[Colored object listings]
"""

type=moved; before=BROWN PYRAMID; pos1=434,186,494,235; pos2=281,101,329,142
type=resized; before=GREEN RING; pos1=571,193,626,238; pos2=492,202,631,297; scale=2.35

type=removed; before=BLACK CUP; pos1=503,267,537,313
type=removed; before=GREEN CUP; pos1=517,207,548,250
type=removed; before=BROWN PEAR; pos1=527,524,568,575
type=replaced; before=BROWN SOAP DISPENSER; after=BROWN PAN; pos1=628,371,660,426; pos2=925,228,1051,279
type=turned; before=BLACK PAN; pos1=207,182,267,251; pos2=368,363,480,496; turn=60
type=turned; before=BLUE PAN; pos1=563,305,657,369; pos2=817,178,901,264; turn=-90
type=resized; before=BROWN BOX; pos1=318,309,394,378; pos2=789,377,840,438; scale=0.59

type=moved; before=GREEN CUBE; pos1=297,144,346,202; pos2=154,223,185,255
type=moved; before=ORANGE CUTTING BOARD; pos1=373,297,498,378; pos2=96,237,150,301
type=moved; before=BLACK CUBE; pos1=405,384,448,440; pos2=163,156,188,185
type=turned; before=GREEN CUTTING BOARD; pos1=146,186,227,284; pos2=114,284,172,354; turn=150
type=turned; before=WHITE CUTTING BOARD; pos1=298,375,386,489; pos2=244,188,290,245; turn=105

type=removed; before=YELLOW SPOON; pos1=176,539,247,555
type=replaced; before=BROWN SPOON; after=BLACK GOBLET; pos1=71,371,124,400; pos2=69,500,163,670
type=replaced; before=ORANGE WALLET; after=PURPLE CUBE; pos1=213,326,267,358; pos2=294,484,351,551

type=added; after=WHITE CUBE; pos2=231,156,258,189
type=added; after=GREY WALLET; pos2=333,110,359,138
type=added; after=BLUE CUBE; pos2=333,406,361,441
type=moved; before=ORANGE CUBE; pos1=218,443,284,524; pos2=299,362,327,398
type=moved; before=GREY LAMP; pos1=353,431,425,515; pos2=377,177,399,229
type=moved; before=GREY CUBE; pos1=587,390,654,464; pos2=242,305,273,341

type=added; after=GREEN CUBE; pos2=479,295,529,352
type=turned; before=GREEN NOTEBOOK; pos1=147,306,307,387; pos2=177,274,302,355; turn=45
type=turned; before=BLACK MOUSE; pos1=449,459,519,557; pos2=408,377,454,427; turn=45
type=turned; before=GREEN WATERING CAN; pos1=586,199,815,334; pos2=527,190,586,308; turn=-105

"""

PROBLEM —
The stretch of entries above that starts with the line containing "type=added; after=BLUE CUBE;" and goes on through the line containing "type=moved; before=GREY LAMP;" is to be transcribed exactly, and no other line is to be transcribed.

PROBLEM SOLUTION —
type=added; after=BLUE CUBE; pos2=333,406,361,441
type=moved; before=ORANGE CUBE; pos1=218,443,284,524; pos2=299,362,327,398
type=moved; before=GREY LAMP; pos1=353,431,425,515; pos2=377,177,399,229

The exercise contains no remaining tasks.